**Action item**. Of the records that follow, copy only the lines from the line containing "LED1: blue -> red" to the line containing "BUTTON pin SIG: D7 -> D6", both included, exactly as written.

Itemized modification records
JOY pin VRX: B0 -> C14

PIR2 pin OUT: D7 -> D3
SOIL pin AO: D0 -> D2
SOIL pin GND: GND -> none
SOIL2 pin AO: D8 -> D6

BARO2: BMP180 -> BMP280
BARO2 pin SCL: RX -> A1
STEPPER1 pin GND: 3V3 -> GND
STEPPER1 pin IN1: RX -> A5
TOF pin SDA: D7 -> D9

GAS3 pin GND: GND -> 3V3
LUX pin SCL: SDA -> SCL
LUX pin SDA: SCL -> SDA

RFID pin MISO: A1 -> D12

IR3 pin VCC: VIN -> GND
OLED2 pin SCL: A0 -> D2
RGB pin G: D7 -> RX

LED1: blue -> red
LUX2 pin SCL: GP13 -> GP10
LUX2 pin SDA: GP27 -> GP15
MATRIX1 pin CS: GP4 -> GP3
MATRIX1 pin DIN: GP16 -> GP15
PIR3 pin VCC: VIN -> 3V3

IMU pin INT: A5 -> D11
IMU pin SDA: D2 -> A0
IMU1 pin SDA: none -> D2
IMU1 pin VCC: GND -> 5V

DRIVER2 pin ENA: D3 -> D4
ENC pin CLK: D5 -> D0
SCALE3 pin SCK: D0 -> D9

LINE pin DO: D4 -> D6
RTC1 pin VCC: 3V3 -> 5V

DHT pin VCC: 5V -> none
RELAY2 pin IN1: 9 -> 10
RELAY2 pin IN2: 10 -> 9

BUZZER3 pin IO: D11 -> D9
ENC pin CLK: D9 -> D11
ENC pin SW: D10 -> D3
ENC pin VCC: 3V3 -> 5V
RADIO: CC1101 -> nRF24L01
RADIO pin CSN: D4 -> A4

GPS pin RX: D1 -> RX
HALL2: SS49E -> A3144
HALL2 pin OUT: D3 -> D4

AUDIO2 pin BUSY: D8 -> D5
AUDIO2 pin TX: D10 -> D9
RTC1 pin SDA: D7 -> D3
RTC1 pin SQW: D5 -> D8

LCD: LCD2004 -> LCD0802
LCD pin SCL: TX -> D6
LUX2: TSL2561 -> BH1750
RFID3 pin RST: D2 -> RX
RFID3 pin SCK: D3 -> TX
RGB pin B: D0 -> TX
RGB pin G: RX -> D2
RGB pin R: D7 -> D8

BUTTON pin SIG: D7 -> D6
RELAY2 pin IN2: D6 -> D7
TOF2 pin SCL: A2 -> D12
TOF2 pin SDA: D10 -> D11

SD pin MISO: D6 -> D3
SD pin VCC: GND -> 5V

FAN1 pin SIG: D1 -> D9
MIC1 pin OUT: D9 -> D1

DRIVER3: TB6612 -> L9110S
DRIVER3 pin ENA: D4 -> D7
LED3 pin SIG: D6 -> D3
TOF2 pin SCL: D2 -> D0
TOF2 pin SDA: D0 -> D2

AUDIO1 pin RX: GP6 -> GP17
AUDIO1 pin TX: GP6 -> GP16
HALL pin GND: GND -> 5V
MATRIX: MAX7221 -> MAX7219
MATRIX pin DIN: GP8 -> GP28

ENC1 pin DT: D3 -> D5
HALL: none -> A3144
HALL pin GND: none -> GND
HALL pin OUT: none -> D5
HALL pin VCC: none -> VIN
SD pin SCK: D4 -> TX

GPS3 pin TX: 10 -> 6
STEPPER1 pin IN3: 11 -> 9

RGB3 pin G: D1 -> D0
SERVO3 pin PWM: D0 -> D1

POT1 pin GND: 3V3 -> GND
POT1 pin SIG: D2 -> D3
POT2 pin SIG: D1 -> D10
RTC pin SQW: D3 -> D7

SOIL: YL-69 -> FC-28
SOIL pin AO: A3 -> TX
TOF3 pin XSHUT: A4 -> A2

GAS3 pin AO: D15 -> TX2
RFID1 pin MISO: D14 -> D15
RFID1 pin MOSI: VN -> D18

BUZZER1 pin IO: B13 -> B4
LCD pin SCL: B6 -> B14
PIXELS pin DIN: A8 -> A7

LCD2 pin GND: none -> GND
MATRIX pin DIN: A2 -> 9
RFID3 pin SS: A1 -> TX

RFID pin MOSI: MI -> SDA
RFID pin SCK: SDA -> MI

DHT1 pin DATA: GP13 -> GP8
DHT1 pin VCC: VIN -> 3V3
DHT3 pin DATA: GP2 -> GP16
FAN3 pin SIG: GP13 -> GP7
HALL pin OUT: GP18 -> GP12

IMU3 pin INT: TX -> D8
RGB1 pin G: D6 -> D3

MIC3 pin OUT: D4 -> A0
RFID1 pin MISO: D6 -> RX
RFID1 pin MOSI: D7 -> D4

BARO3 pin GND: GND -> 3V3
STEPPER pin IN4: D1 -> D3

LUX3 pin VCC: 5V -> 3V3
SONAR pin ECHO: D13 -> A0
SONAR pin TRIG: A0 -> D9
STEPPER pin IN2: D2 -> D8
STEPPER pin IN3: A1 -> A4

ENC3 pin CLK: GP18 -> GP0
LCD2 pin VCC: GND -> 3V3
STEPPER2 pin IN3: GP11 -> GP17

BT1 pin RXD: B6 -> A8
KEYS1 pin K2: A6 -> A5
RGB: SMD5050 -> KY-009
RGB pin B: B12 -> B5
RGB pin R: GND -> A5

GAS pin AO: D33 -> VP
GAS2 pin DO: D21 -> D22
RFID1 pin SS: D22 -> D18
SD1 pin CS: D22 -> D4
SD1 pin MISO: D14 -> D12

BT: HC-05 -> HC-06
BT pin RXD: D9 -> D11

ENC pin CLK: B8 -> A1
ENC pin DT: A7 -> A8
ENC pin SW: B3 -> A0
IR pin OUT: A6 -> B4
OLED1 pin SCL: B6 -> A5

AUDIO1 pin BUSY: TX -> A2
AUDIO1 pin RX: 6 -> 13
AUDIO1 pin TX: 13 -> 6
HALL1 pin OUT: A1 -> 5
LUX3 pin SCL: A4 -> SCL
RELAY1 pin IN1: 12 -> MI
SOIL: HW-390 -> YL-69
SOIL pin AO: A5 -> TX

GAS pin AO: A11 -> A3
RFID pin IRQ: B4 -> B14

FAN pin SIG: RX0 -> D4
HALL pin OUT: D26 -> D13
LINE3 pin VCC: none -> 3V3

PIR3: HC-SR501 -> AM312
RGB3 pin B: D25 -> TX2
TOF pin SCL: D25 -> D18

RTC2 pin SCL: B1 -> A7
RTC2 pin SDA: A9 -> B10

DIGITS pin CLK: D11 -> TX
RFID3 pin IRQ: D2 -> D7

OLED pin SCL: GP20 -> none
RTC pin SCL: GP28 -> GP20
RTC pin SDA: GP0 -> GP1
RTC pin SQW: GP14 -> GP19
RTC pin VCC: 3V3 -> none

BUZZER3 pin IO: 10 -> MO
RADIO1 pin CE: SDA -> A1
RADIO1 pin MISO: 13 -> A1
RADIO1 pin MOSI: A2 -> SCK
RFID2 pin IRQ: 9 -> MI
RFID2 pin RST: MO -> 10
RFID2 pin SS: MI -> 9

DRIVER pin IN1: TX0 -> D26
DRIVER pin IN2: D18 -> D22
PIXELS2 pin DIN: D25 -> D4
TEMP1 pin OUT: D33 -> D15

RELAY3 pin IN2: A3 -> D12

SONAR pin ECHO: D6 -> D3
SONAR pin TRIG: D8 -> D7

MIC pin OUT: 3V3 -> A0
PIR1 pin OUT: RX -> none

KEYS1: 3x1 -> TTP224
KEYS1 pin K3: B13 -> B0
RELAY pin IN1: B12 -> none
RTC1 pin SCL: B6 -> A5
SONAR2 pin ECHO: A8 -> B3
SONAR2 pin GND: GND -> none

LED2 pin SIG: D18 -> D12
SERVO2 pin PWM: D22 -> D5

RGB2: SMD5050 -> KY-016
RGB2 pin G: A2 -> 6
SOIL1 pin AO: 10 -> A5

**Answer to the exercise**.
LED1: blue -> red
LUX2 pin SCL: GP13 -> GP10
LUX2 pin SDA: GP27 -> GP15
MATRIX1 pin CS: GP4 -> GP3
MATRIX1 pin DIN: GP16 -> GP15
PIR3 pin VCC: VIN -> 3V3

IMU pin INT: A5 -> D11
IMU pin SDA: D2 -> A0
IMU1 pin SDA: none -> D2
IMU1 pin VCC: GND -> 5V

DRIVER2 pin ENA: D3 -> D4
ENC pin CLK: D5 -> D0
SCALE3 pin SCK: D0 -> D9

LINE pin DO: D4 -> D6
RTC1 pin VCC: 3V3 -> 5V

DHT pin VCC: 5V -> none
RELAY2 pin IN1: 9 -> 10
RELAY2 pin IN2: 10 -> 9

BUZZER3 pin IO: D11 -> D9
ENC pin CLK: D9 -> D11
ENC pin SW: D10 -> D3
ENC pin VCC: 3V3 -> 5V
RADIO: CC1101 -> nRF24L01
RADIO pin CSN: D4 -> A4

GPS pin RX: D1 -> RX
HALL2: SS49E -> A3144
HALL2 pin OUT: D3 -> D4

AUDIO2 pin BUSY: D8 -> D5
AUDIO2 pin TX: D10 -> D9
RTC1 pin SDA: D7 -> D3
RTC1 pin SQW: D5 -> D8

LCD: LCD2004 -> LCD0802
LCD pin SCL: TX -> D6
LUX2: TSL2561 -> BH1750
RFID3 pin RST: D2 -> RX
RFID3 pin SCK: D3 -> TX
RGB pin B: D0 -> TX
RGB pin G: RX -> D2
RGB pin R: D7 -> D8

BUTTON pin SIG: D7 -> D6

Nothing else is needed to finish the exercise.